== Segment start ==
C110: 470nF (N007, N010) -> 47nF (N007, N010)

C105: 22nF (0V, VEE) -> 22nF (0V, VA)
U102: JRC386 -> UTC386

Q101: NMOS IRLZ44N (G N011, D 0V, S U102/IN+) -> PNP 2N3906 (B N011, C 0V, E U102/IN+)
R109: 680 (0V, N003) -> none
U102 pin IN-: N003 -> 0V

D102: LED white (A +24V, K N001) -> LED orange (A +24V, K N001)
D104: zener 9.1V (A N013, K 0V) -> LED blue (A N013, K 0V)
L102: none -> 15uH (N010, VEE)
== Segment end ==
== Segment start ==
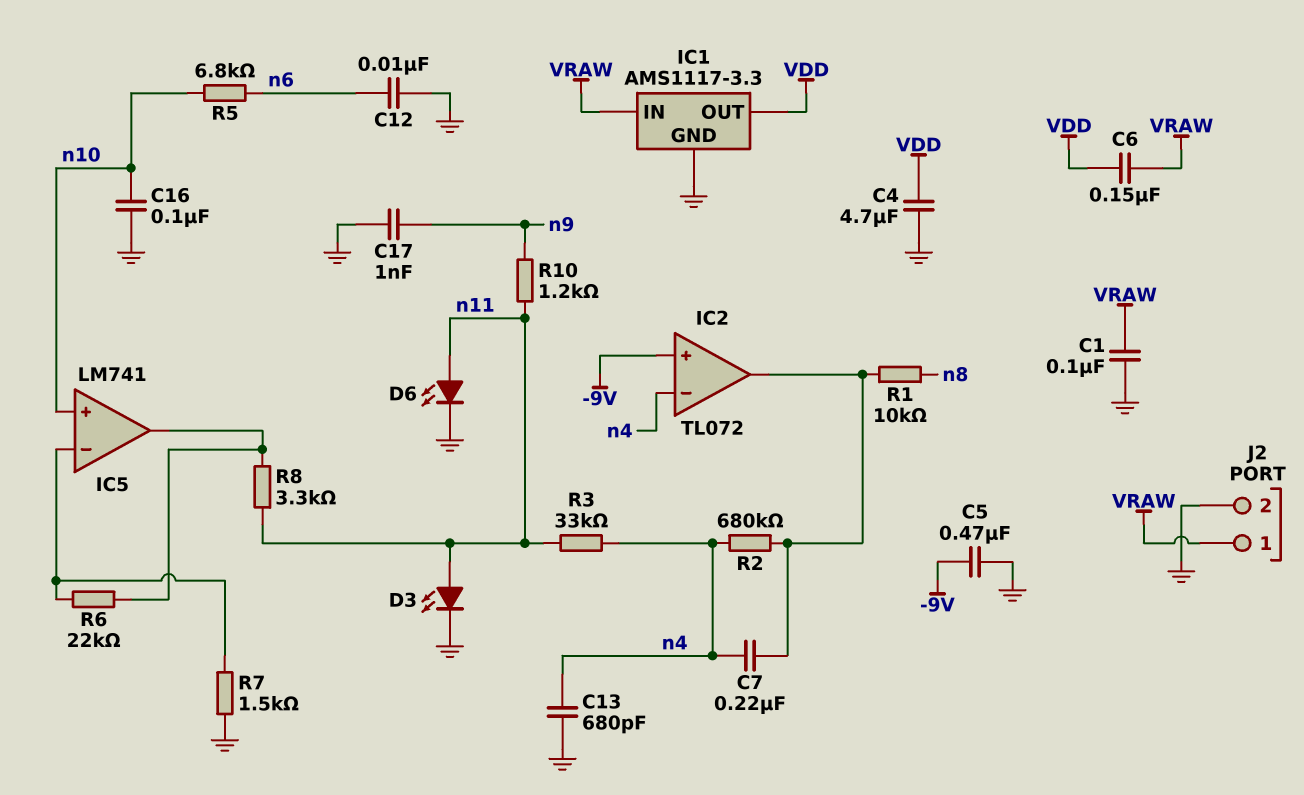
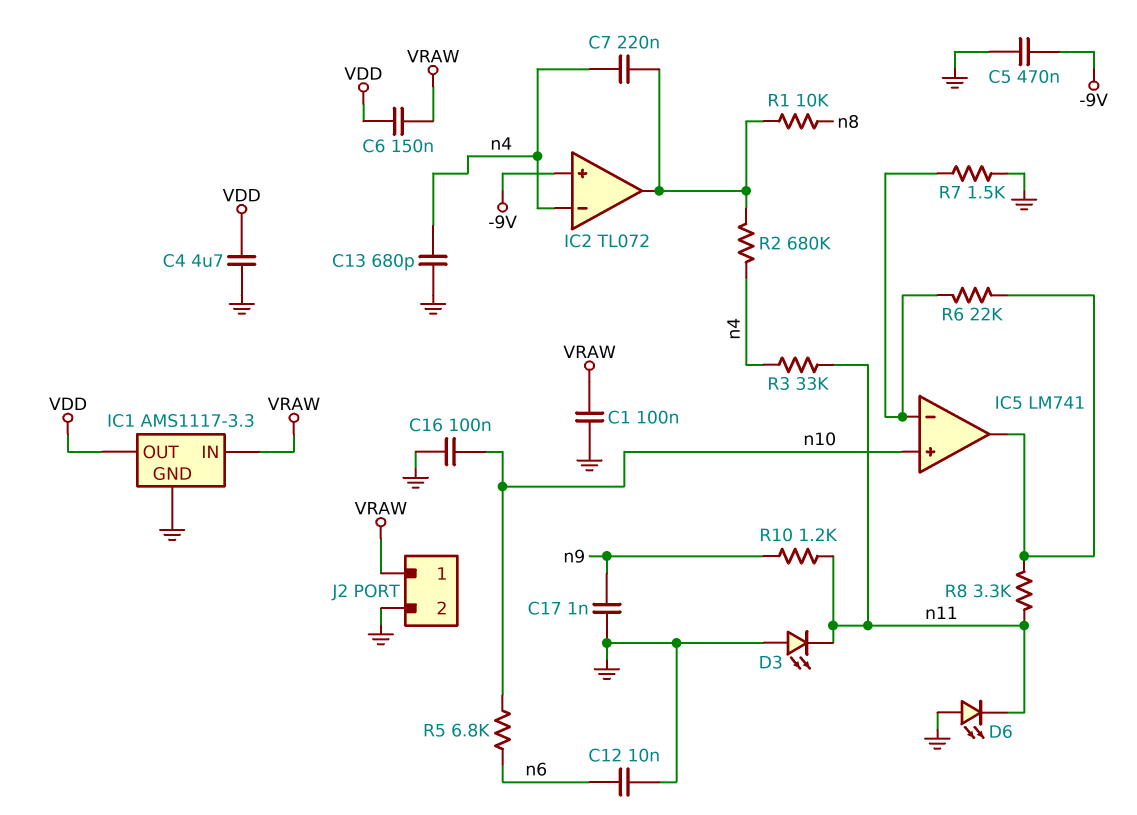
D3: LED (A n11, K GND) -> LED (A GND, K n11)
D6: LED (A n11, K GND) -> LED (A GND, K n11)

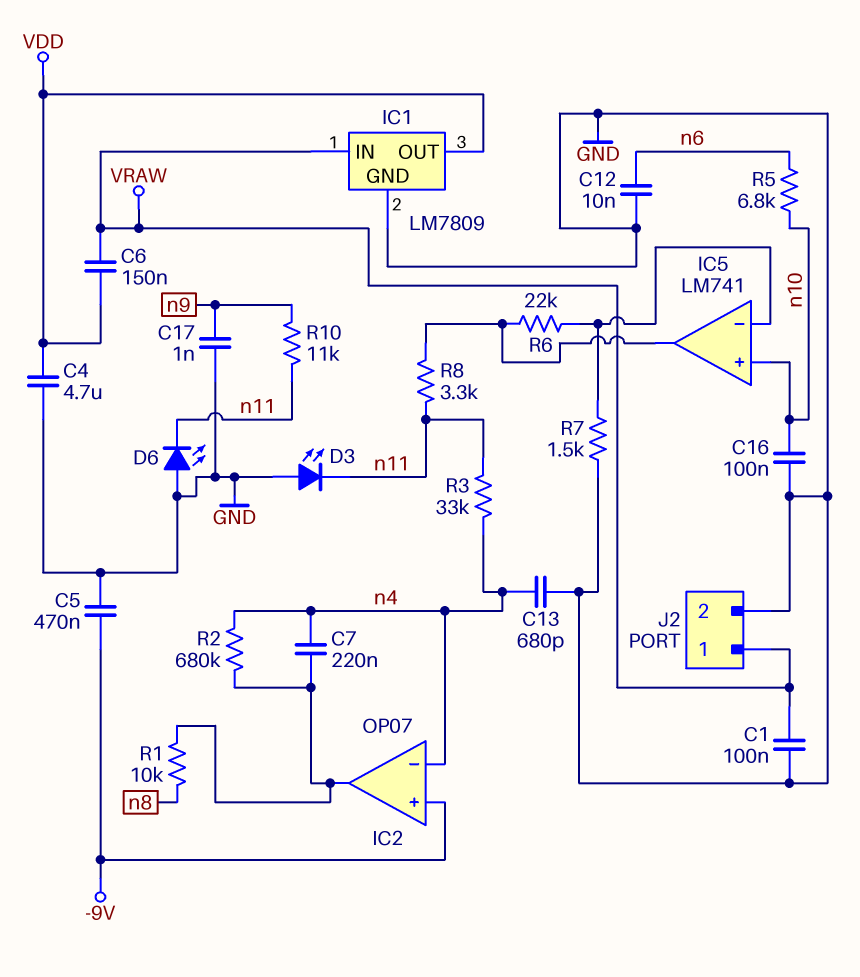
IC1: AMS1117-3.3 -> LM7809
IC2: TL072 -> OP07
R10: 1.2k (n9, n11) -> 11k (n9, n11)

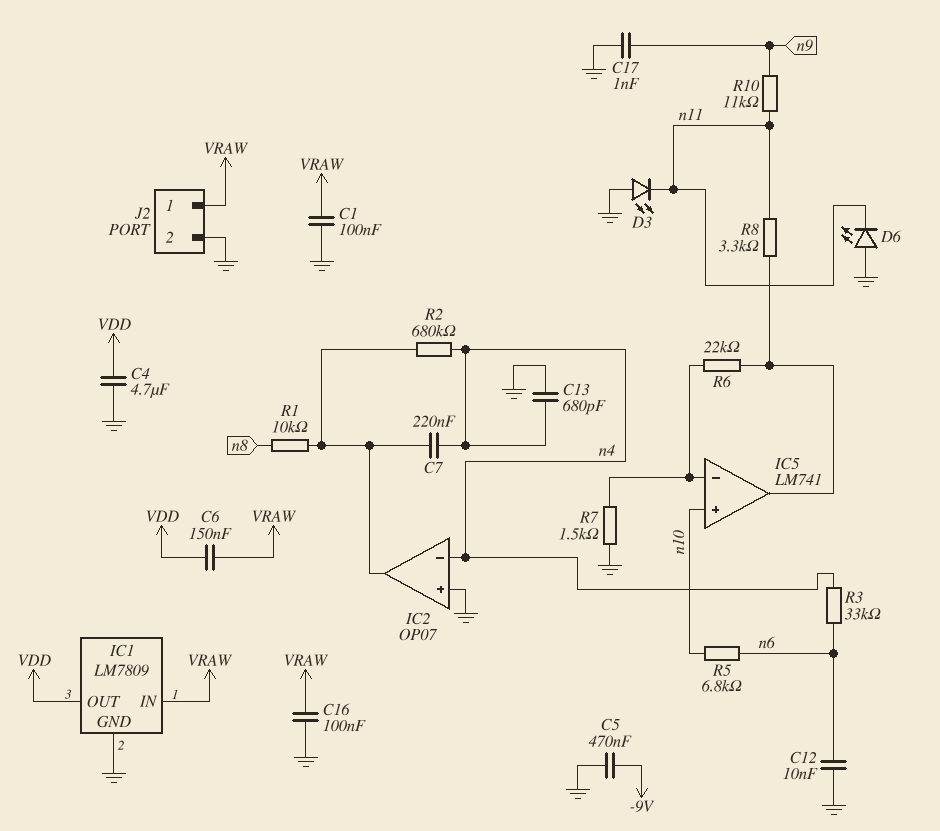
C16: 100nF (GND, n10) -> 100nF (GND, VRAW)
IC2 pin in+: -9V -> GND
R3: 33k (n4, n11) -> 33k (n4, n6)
== Segment end ==
**EXERCISE GOAL:** In the listing above, find the line with "Q101: NMOS IRLZ44N" and the line with "L102: none -> 15uH (N010, VEE)". Output those two lines and every line between them, exactly as written.

**SOLUTION TO THIS PROBLEM:**
Q101: NMOS IRLZ44N (G N011, D 0V, S U102/IN+) -> PNP 2N3906 (B N011, C 0V, E U102/IN+)
R109: 680 (0V, N003) -> none
U102 pin IN-: N003 -> 0V

D102: LED white (A +24V, K N001) -> LED orange (A +24V, K N001)
D104: zener 9.1V (A N013, K 0V) -> LED blue (A N013, K 0V)
L102: none -> 15uH (N010, VEE)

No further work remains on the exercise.